↓↓↓
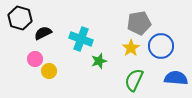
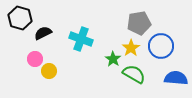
green star: moved 14 px right, 2 px up; rotated 21 degrees counterclockwise
green semicircle: moved 6 px up; rotated 95 degrees clockwise
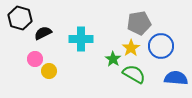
cyan cross: rotated 20 degrees counterclockwise
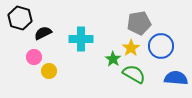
pink circle: moved 1 px left, 2 px up
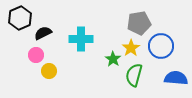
black hexagon: rotated 20 degrees clockwise
pink circle: moved 2 px right, 2 px up
green semicircle: moved 1 px down; rotated 105 degrees counterclockwise
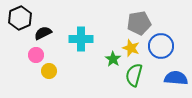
yellow star: rotated 18 degrees counterclockwise
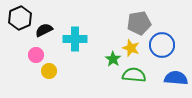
black semicircle: moved 1 px right, 3 px up
cyan cross: moved 6 px left
blue circle: moved 1 px right, 1 px up
green semicircle: rotated 80 degrees clockwise
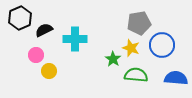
green semicircle: moved 2 px right
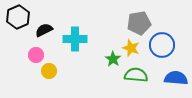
black hexagon: moved 2 px left, 1 px up
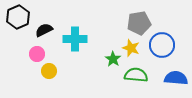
pink circle: moved 1 px right, 1 px up
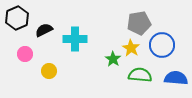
black hexagon: moved 1 px left, 1 px down
yellow star: rotated 12 degrees clockwise
pink circle: moved 12 px left
green semicircle: moved 4 px right
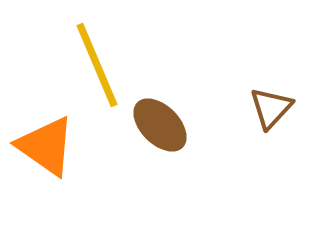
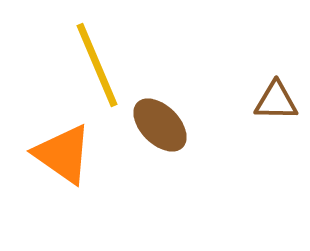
brown triangle: moved 5 px right, 7 px up; rotated 48 degrees clockwise
orange triangle: moved 17 px right, 8 px down
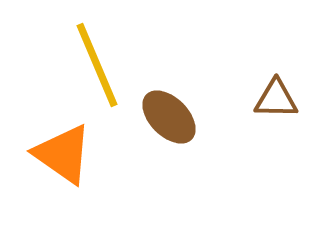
brown triangle: moved 2 px up
brown ellipse: moved 9 px right, 8 px up
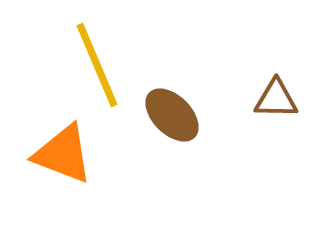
brown ellipse: moved 3 px right, 2 px up
orange triangle: rotated 14 degrees counterclockwise
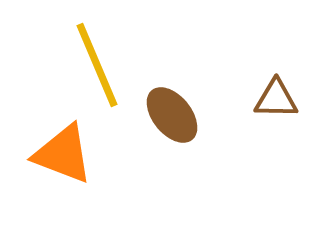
brown ellipse: rotated 6 degrees clockwise
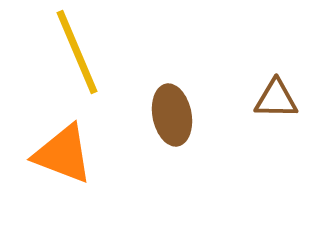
yellow line: moved 20 px left, 13 px up
brown ellipse: rotated 28 degrees clockwise
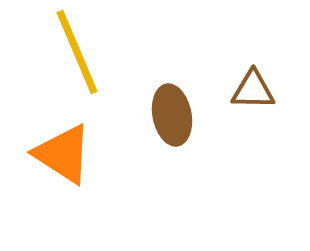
brown triangle: moved 23 px left, 9 px up
orange triangle: rotated 12 degrees clockwise
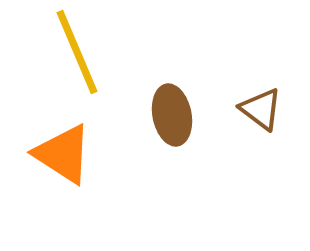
brown triangle: moved 8 px right, 19 px down; rotated 36 degrees clockwise
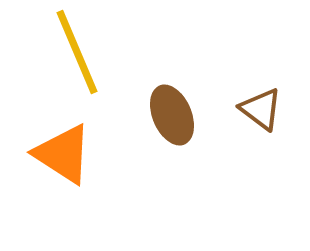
brown ellipse: rotated 12 degrees counterclockwise
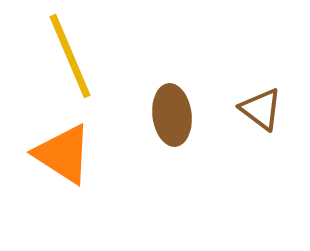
yellow line: moved 7 px left, 4 px down
brown ellipse: rotated 16 degrees clockwise
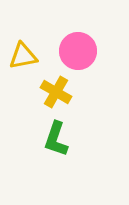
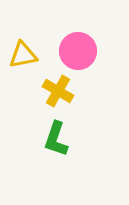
yellow triangle: moved 1 px up
yellow cross: moved 2 px right, 1 px up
↑↑↑
GIVEN EXERCISE: Lay out the stretch of the listing above from the line containing "brown triangle: moved 8" through the last line as a numbered list, with blank lines omitted. Leave the pictures out.

SOLUTION BELOW:
1. brown triangle: moved 8 px right, 19 px down; rotated 36 degrees clockwise
2. brown ellipse: rotated 12 degrees counterclockwise
3. yellow line: moved 7 px left, 4 px down
4. brown ellipse: rotated 16 degrees clockwise
5. yellow triangle: moved 1 px up
6. yellow cross: moved 2 px right, 1 px up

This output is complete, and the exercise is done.